Word for word, repeat the lines of the records from the one containing "298,87,349,146 to 284,392,365,483" through the last line, both included.

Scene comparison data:

:::

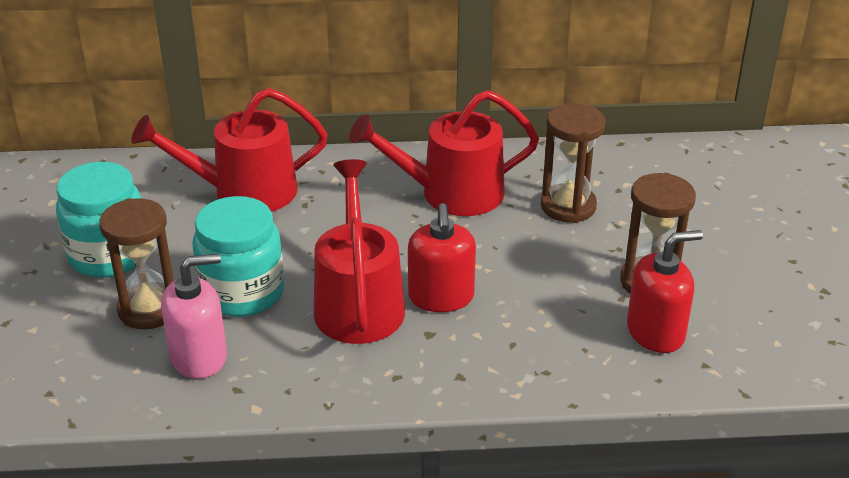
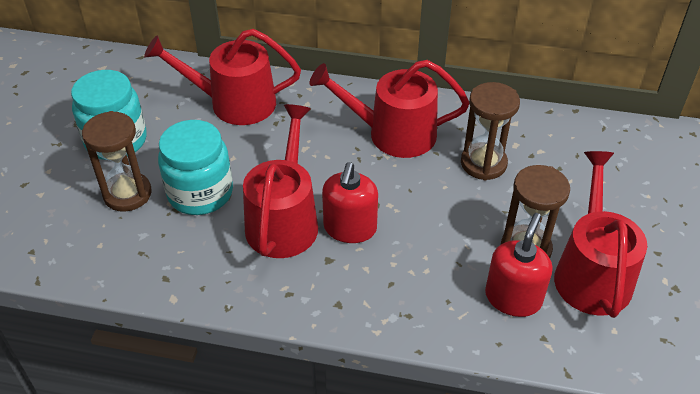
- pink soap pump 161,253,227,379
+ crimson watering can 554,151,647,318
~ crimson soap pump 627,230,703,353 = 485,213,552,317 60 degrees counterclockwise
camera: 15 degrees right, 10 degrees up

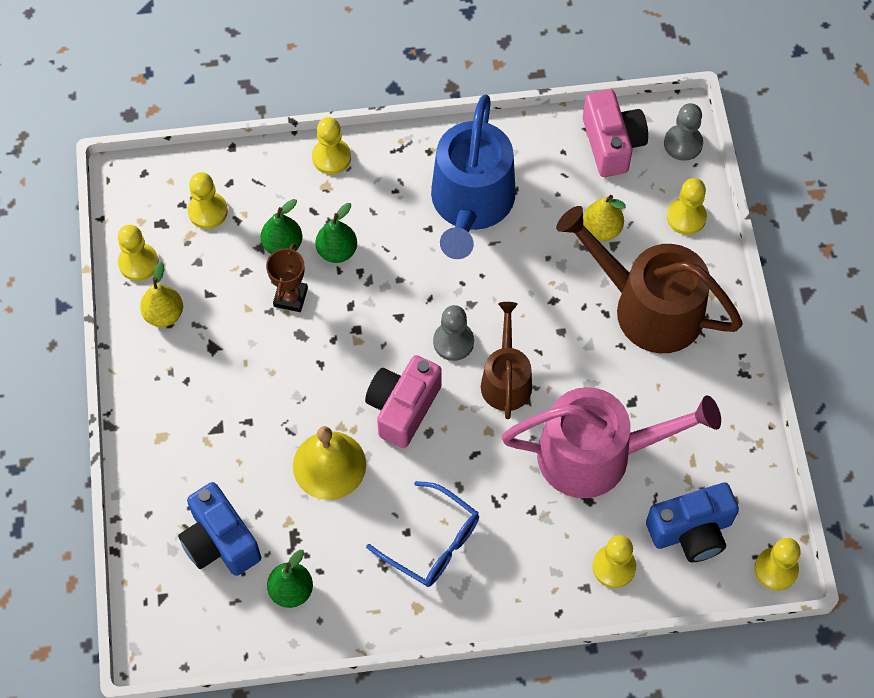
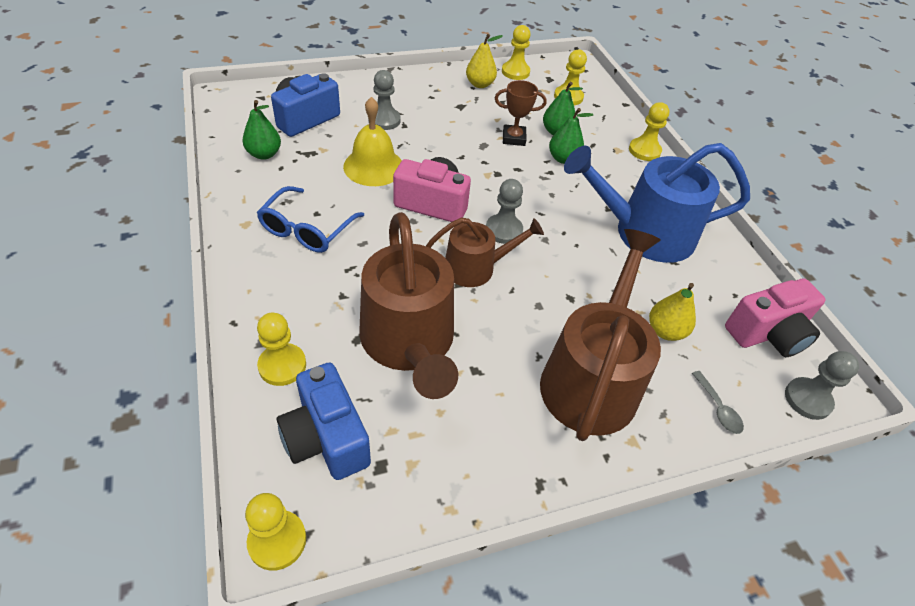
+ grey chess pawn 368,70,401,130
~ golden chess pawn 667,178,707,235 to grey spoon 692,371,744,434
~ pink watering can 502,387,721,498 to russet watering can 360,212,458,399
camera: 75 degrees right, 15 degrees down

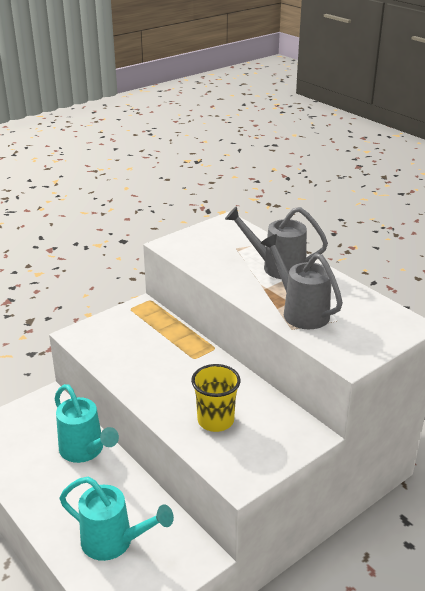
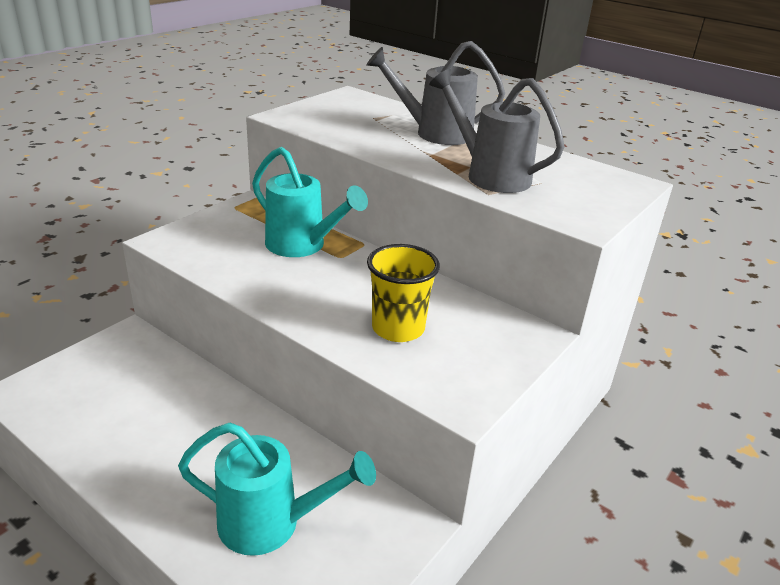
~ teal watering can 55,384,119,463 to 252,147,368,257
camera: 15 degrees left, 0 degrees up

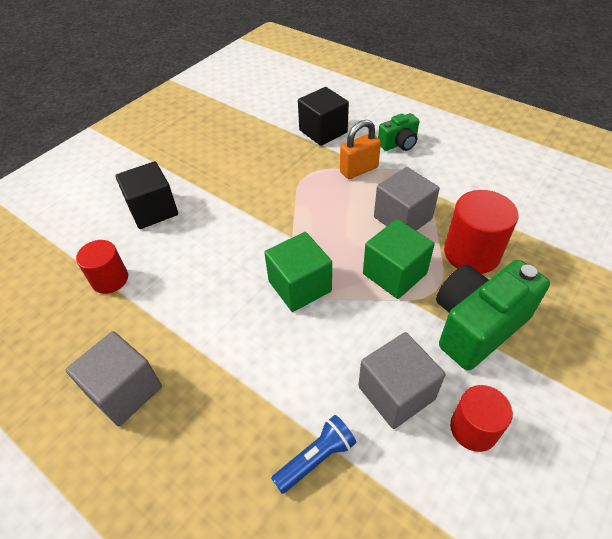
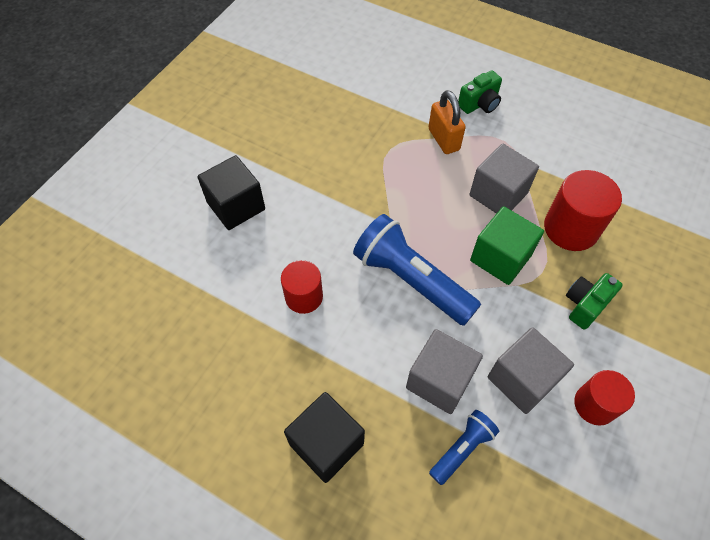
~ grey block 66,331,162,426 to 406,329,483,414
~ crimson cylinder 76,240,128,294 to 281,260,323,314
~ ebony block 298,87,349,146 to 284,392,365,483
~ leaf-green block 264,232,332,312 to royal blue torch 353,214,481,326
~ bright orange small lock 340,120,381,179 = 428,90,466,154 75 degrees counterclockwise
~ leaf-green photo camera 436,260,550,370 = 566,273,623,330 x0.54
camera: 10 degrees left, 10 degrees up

:::

*Solution to the problem*:
~ ebony block 298,87,349,146 to 284,392,365,483
~ leaf-green block 264,232,332,312 to royal blue torch 353,214,481,326
~ bright orange small lock 340,120,381,179 = 428,90,466,154 75 degrees counterclockwise
~ leaf-green photo camera 436,260,550,370 = 566,273,623,330 x0.54
camera: 10 degrees left, 10 degrees up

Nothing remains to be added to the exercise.